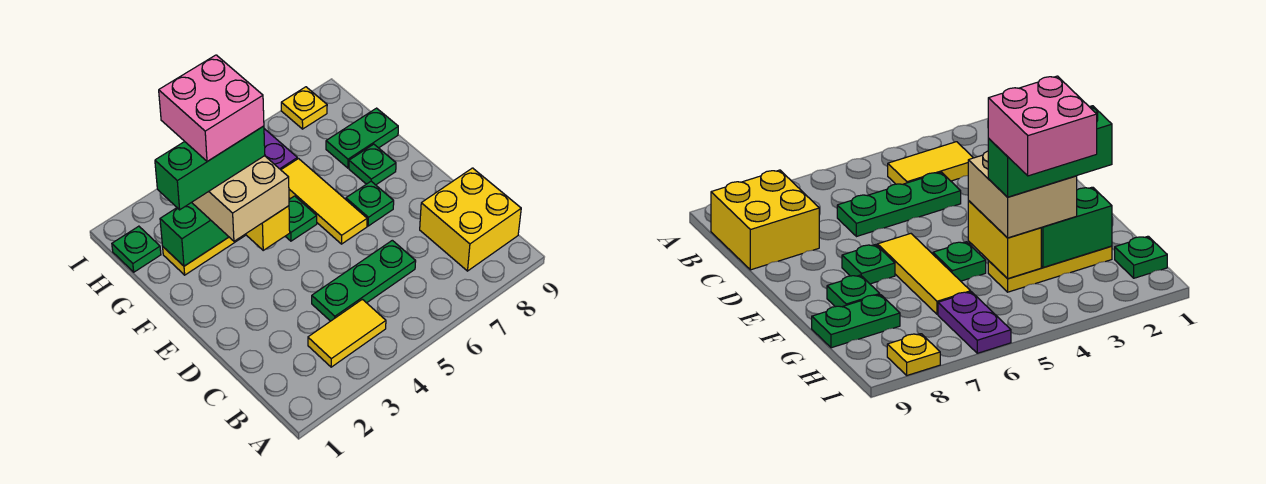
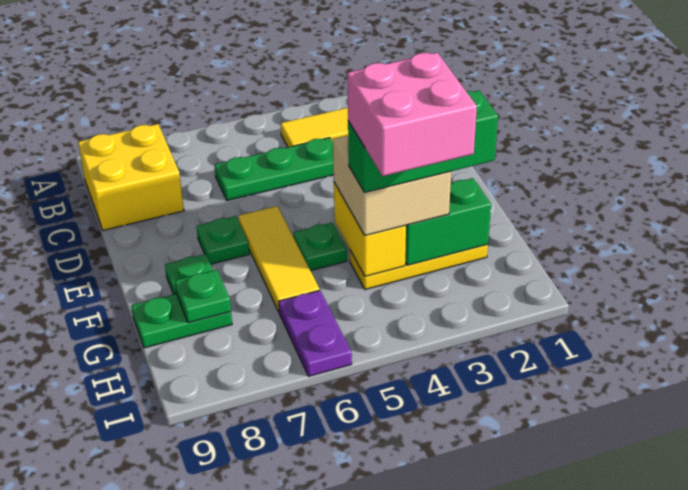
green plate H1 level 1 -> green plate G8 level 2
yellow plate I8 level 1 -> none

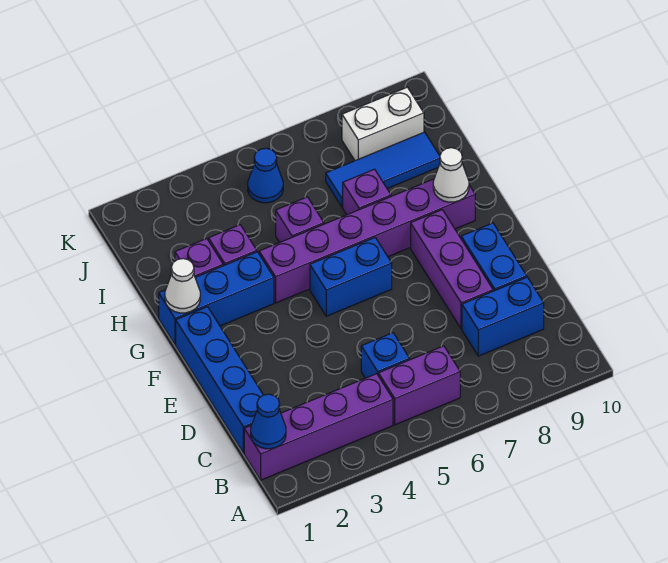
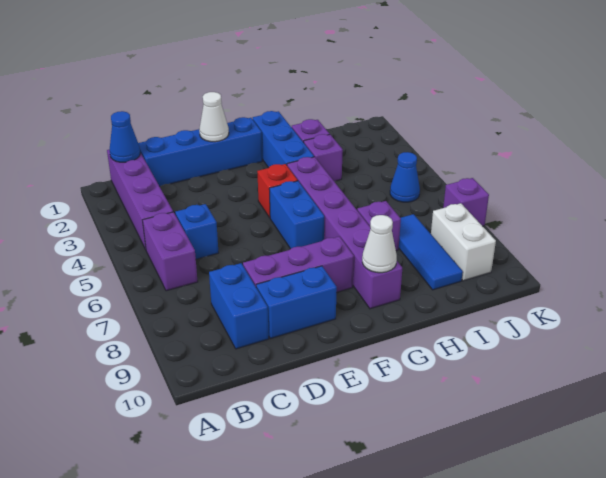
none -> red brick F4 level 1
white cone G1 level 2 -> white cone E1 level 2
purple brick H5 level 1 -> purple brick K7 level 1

▶ **WHAT NEEDS TO BE DONE**: Report every line of the preceding listing where the string "plate" occurs.

▶ **RESPONSE**:
green plate H1 level 1 -> green plate G8 level 2
yellow plate I8 level 1 -> none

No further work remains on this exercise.